Print exactly the lines below between the line containing "white toothbrush: 14 -> 11" and the line containing "turquoise scissors: 1 -> 0", counting both of those lines. Leave pictures out.

══ Source records ══

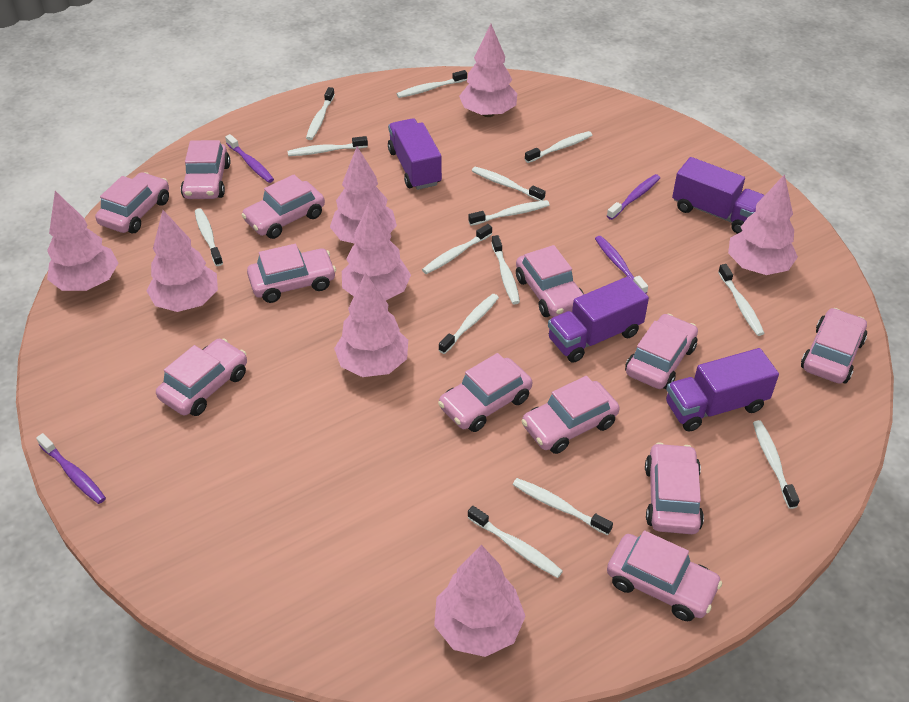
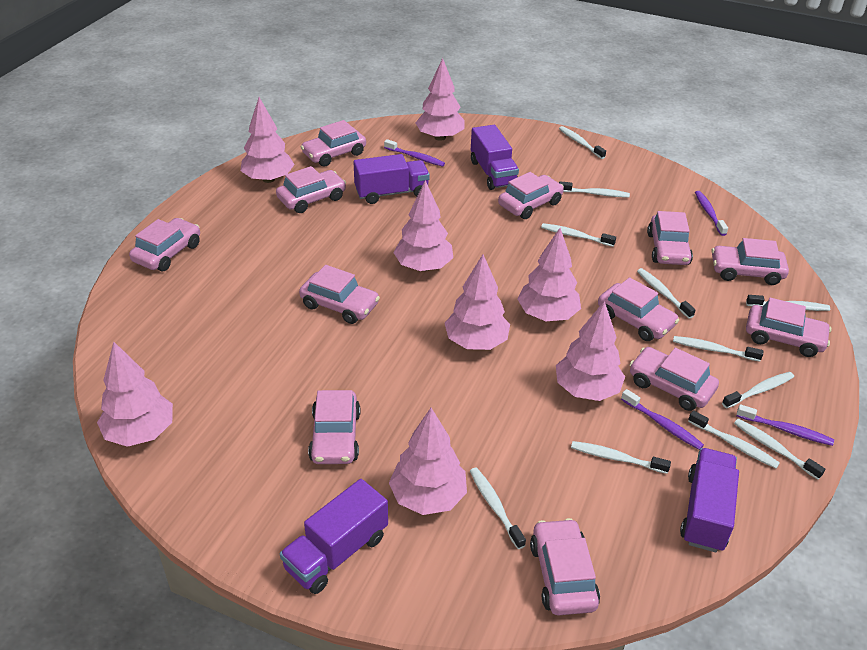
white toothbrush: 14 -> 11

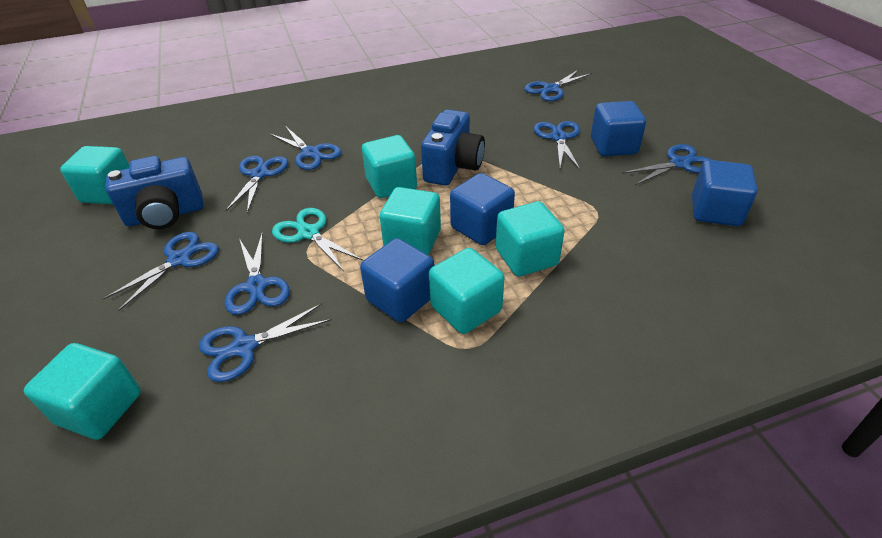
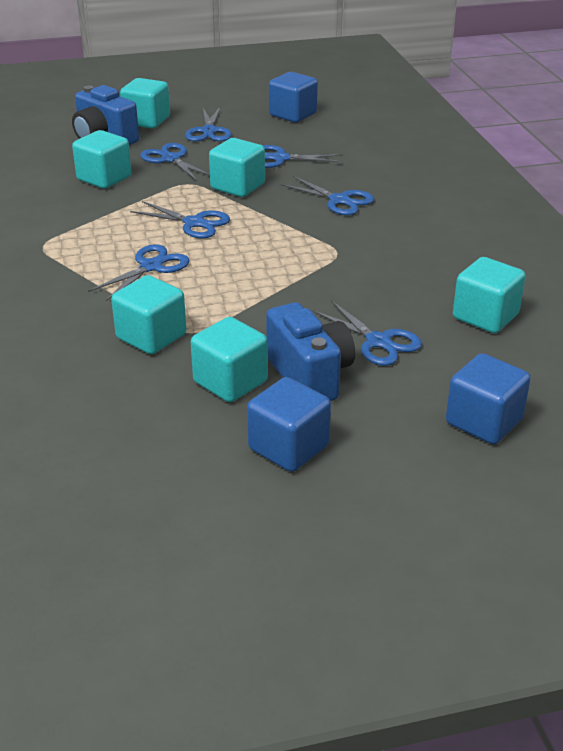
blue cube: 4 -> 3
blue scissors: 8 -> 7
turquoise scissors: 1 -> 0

═══
══ Source records ══

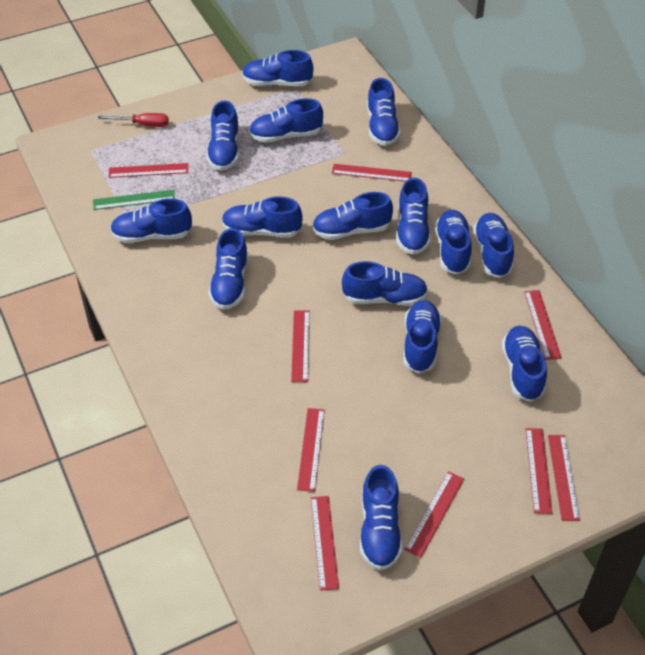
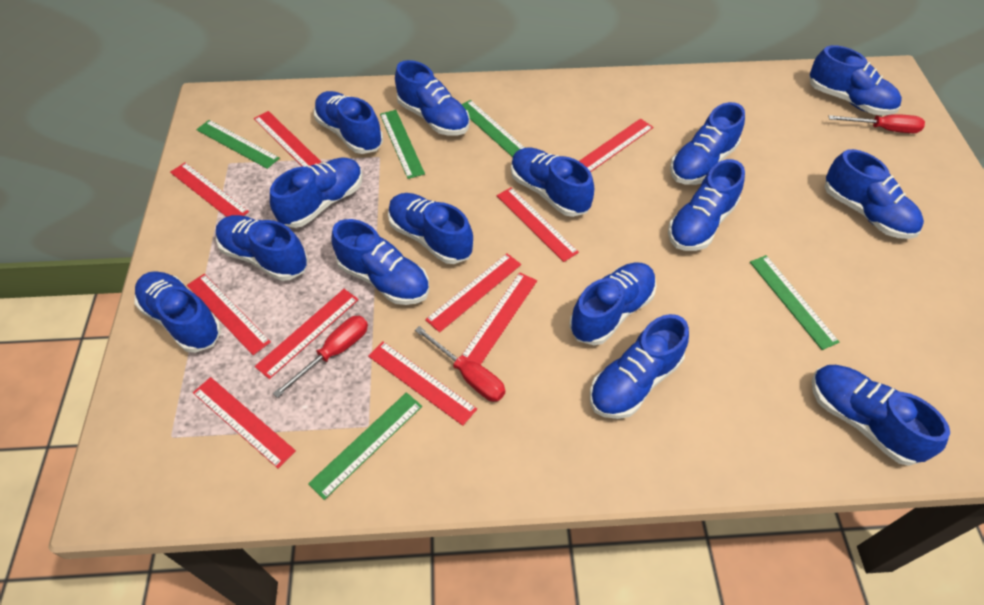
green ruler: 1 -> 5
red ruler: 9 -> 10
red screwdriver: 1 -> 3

═══

# Response to the exercise
white toothbrush: 14 -> 11

blue cube: 4 -> 3
blue scissors: 8 -> 7
turquoise scissors: 1 -> 0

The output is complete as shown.